__GIVEN INFORMATION__:
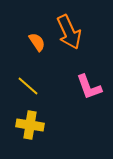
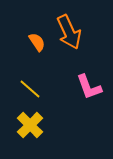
yellow line: moved 2 px right, 3 px down
yellow cross: rotated 36 degrees clockwise
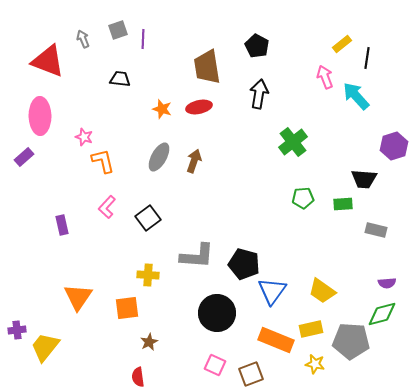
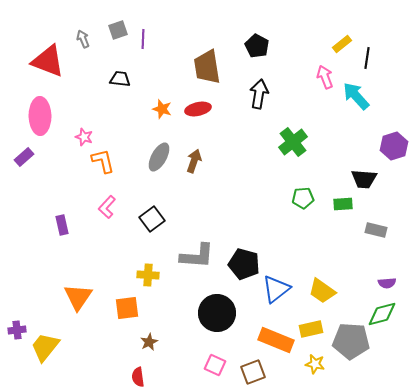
red ellipse at (199, 107): moved 1 px left, 2 px down
black square at (148, 218): moved 4 px right, 1 px down
blue triangle at (272, 291): moved 4 px right, 2 px up; rotated 16 degrees clockwise
brown square at (251, 374): moved 2 px right, 2 px up
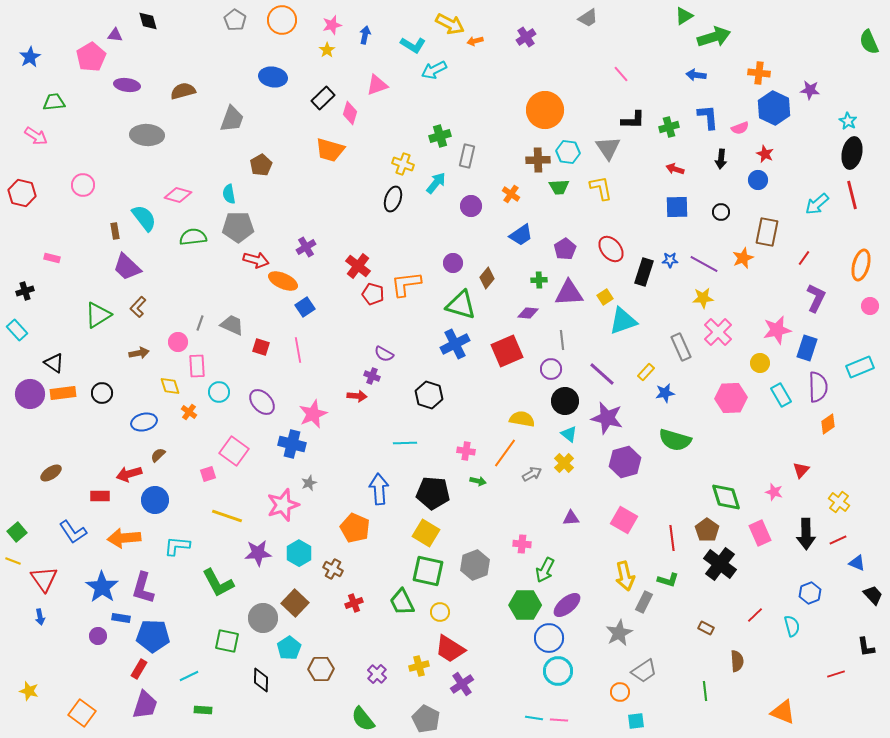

__TASK TO COMPLETE__: Exact repetition is the task: every line from the start of the data to the line with "black square at", inclusive, and none after it, pictures omitted.

__ANSWER TO THE EXERCISE__:
yellow line: moved 2 px right, 3 px down
yellow cross: rotated 36 degrees clockwise
red ellipse at (199, 107): moved 1 px left, 2 px down
black square at (148, 218): moved 4 px right, 1 px down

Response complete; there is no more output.